* **TASK DETAILS**
Copy out everything from the line containing "Image resolution: width=960" down to the end of the records below, word for word.

[Dataset items]
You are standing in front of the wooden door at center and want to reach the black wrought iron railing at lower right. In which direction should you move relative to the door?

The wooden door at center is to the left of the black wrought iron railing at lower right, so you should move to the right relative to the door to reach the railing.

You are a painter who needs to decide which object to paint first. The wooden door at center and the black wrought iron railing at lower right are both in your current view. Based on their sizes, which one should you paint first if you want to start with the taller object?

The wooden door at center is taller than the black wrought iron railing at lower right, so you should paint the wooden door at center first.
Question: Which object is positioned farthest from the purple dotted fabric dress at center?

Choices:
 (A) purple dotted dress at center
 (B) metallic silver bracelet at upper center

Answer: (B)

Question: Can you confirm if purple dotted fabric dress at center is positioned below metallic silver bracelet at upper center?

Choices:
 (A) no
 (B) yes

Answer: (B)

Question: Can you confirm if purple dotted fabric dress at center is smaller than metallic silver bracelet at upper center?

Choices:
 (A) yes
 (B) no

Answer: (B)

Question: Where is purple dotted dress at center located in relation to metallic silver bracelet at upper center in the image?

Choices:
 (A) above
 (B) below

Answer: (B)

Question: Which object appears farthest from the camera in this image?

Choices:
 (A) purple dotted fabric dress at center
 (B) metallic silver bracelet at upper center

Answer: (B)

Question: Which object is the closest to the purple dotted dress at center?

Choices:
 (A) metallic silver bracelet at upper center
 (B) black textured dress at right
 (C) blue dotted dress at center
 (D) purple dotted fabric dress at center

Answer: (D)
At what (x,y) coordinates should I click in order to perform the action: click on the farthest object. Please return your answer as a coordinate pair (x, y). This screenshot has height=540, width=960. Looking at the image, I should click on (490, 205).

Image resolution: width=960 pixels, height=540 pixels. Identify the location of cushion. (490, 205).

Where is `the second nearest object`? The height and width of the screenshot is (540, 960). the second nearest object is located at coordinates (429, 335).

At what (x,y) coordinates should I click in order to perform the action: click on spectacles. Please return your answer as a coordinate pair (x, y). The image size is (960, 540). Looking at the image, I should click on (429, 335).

* **FULL RESPONSE**
Image resolution: width=960 pixels, height=540 pixels. Identify the location of cushion. (490, 205).

Where is `the second nearest object`? The height and width of the screenshot is (540, 960). the second nearest object is located at coordinates (429, 335).

At what (x,y) coordinates should I click in order to perform the action: click on spectacles. Please return your answer as a coordinate pair (x, y). The image size is (960, 540). Looking at the image, I should click on (429, 335).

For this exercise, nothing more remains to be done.